*** Opening Entries shown ***

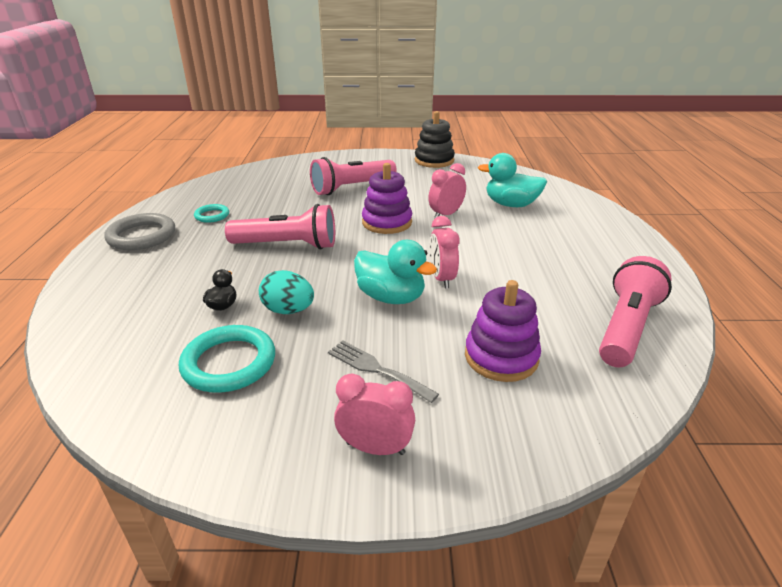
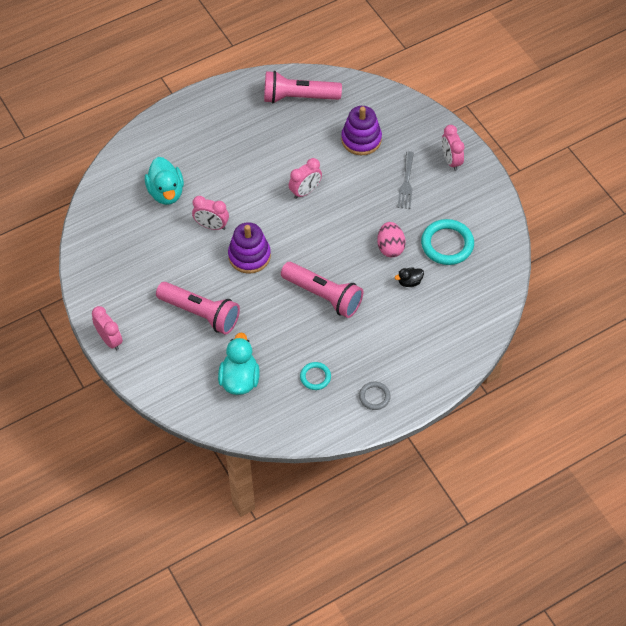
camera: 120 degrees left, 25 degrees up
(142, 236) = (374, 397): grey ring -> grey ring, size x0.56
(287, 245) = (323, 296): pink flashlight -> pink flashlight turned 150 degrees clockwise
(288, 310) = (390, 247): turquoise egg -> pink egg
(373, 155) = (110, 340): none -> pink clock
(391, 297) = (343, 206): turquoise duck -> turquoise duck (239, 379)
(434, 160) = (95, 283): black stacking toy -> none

*** Closing Entries shown ***
*** Opening Entries shown ***

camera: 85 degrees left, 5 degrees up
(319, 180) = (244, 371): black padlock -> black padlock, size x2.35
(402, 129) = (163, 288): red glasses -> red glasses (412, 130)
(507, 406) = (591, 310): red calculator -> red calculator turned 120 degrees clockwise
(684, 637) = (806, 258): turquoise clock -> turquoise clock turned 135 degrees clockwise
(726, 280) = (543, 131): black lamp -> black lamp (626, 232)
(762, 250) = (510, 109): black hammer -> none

*** Closing Entries shown ***
*** Opening Entries shown ***

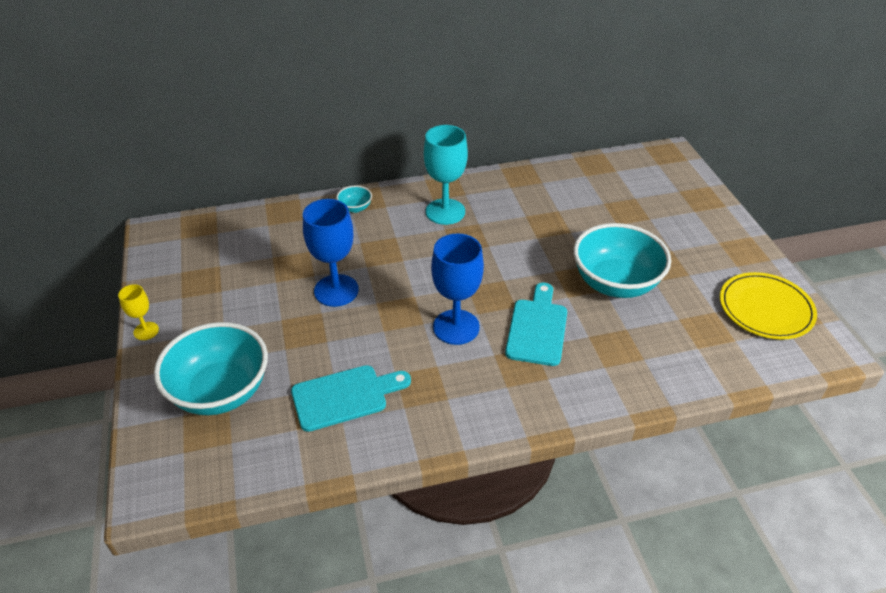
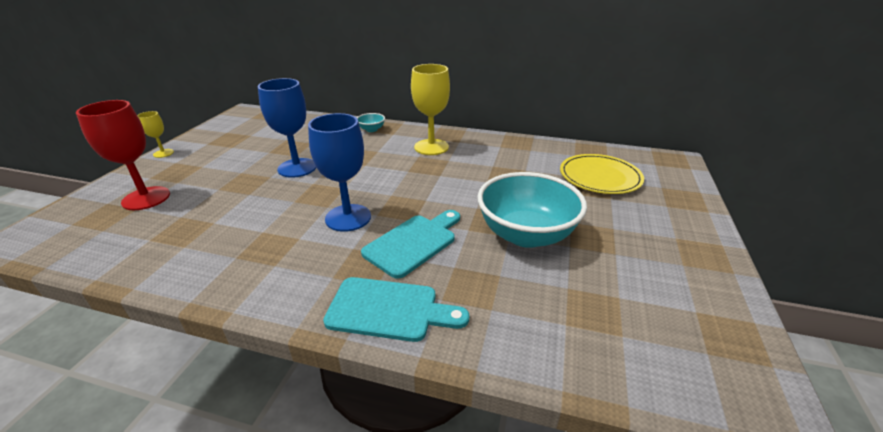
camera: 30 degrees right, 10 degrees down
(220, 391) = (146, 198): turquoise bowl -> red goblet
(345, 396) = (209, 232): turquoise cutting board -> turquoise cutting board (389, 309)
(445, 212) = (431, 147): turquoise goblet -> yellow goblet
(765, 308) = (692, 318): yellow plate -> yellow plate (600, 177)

*** Closing Entries shown ***

Problem description -
Exactly the lines above from the one with "(319, 180) = (244, 371): black" to the one with "(762, 250) = (510, 109): black hammer -> none", both included, are to be quoted; leave the rest out.

Your solution -
(319, 180) = (244, 371): black padlock -> black padlock, size x2.35
(402, 129) = (163, 288): red glasses -> red glasses (412, 130)
(507, 406) = (591, 310): red calculator -> red calculator turned 120 degrees clockwise
(684, 637) = (806, 258): turquoise clock -> turquoise clock turned 135 degrees clockwise
(726, 280) = (543, 131): black lamp -> black lamp (626, 232)
(762, 250) = (510, 109): black hammer -> none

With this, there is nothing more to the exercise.